§ **Dataset entries**

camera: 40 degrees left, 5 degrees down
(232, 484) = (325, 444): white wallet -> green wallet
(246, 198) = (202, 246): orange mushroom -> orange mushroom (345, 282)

==

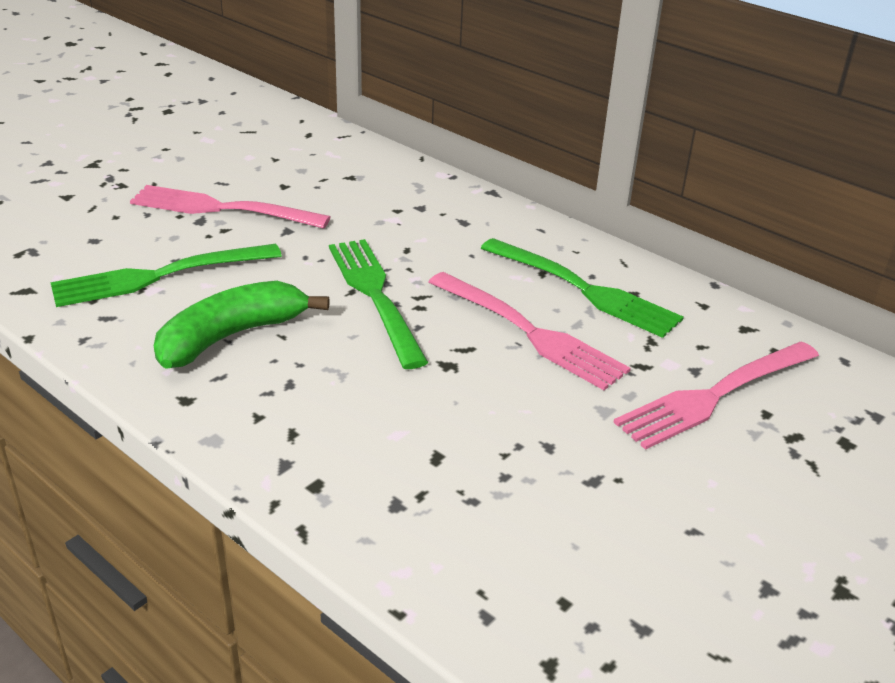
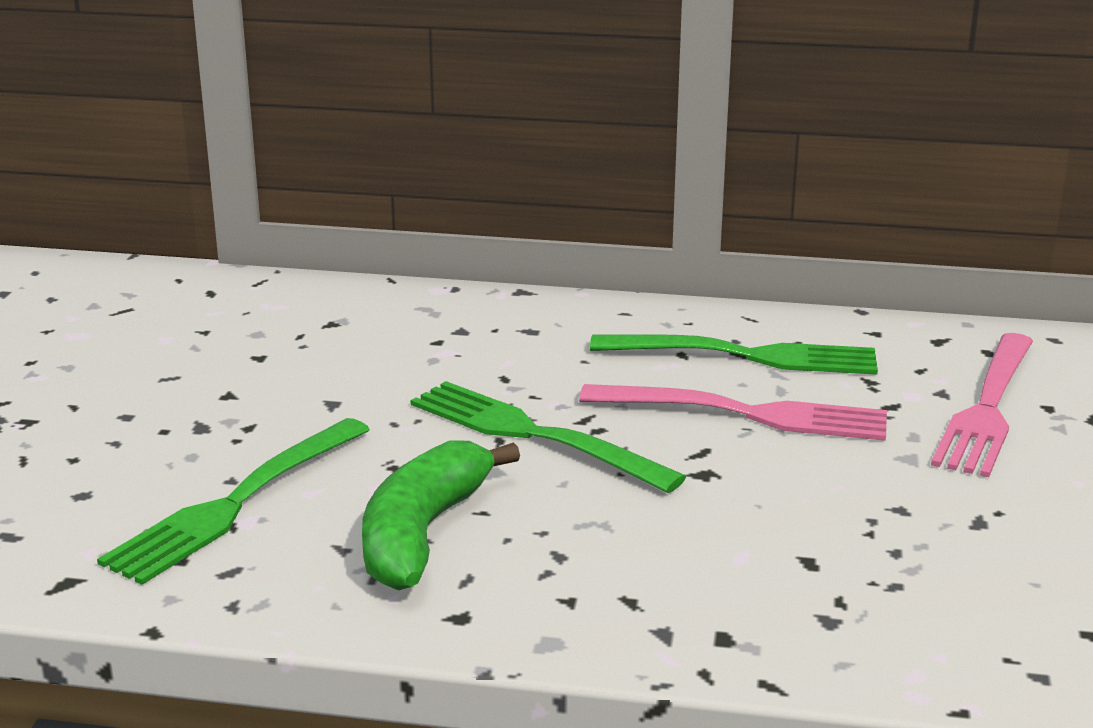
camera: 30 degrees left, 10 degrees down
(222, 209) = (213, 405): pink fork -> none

...

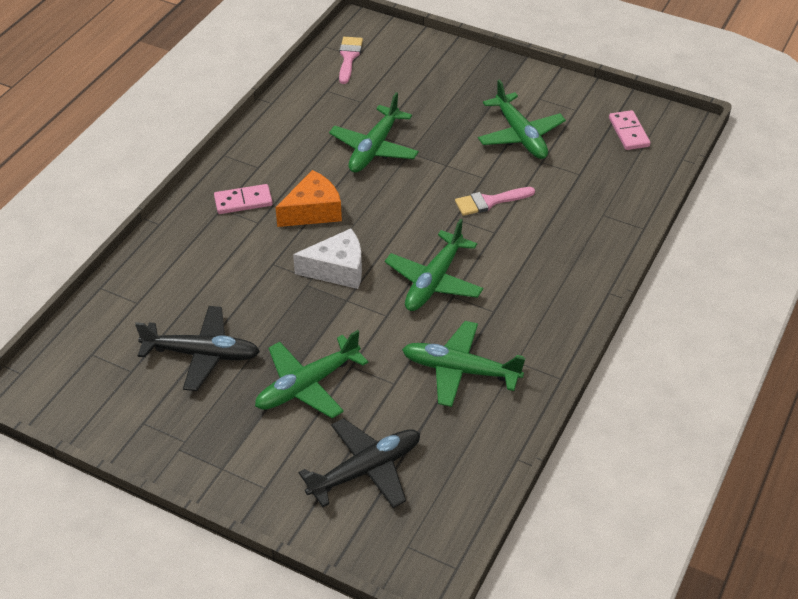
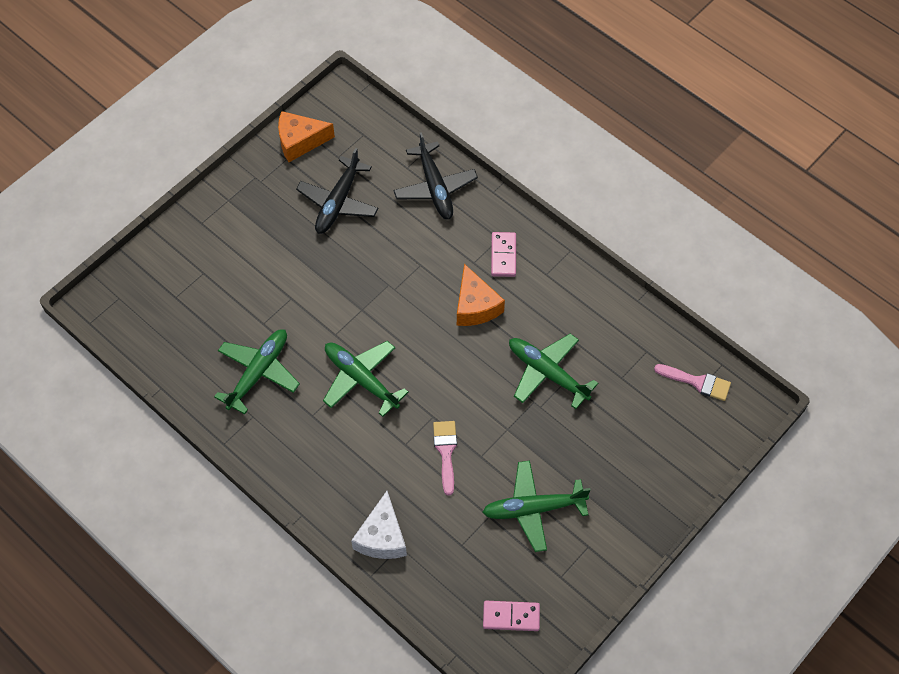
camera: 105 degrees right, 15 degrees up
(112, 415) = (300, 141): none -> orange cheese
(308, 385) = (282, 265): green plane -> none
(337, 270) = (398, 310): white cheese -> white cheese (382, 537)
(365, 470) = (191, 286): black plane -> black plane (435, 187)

§ **Task objective**
Out of the records above, pull the lines that include the word "degrees".

§ **Solution**
camera: 40 degrees left, 5 degrees down
camera: 30 degrees left, 10 degrees down
camera: 105 degrees right, 15 degrees up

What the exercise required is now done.